WHAT THE EXERCISE ASKS
Only lines containing the word "crop" belong in the answer; copy each one from the records.

# # # #

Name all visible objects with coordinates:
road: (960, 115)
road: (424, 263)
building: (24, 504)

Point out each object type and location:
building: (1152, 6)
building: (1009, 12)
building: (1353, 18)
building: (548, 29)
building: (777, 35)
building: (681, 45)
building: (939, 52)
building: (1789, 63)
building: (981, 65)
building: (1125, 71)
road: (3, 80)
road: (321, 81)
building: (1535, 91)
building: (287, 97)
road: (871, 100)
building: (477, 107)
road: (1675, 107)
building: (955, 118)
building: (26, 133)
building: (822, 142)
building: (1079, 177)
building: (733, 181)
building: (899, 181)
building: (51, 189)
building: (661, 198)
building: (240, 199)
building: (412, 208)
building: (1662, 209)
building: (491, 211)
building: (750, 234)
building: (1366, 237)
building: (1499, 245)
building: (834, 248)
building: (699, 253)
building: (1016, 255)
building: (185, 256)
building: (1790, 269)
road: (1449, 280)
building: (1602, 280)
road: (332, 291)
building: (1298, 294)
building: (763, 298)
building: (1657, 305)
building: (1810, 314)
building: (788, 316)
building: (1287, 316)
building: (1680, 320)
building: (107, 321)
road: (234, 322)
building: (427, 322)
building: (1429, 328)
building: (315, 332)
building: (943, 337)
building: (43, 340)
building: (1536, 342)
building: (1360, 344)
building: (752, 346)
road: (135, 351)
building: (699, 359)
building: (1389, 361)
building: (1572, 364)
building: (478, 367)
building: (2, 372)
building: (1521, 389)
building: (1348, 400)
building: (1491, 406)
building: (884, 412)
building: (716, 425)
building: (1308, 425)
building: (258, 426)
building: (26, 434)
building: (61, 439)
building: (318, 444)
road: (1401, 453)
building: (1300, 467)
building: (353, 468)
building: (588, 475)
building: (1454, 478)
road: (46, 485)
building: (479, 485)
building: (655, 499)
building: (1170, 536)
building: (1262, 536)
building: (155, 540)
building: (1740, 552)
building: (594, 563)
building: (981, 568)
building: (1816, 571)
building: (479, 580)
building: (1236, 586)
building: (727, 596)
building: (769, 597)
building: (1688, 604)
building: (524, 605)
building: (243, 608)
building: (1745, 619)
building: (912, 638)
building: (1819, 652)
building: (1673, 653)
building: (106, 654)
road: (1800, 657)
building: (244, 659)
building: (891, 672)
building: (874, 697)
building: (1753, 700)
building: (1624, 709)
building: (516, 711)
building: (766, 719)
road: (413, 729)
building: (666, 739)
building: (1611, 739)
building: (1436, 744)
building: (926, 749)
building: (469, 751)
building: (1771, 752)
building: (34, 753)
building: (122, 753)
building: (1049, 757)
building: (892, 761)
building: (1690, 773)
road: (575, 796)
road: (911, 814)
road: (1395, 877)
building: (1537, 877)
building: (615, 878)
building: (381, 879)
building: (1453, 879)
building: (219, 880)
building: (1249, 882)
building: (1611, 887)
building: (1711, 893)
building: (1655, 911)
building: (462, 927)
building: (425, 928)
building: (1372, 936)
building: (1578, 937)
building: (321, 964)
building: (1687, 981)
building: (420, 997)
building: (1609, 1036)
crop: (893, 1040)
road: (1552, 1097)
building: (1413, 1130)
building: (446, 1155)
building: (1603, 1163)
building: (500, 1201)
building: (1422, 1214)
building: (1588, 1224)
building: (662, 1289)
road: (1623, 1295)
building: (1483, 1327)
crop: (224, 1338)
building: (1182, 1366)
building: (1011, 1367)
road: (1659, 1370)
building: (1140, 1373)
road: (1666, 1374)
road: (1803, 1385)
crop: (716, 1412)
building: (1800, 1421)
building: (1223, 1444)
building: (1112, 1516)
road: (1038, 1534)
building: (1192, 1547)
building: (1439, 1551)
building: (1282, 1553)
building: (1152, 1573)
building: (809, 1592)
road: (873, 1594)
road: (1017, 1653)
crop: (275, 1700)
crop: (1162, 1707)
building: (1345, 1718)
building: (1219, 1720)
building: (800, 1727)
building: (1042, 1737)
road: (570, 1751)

# # # #

ANSWER BOX
crop: (893, 1040)
crop: (224, 1338)
crop: (716, 1412)
crop: (275, 1700)
crop: (1162, 1707)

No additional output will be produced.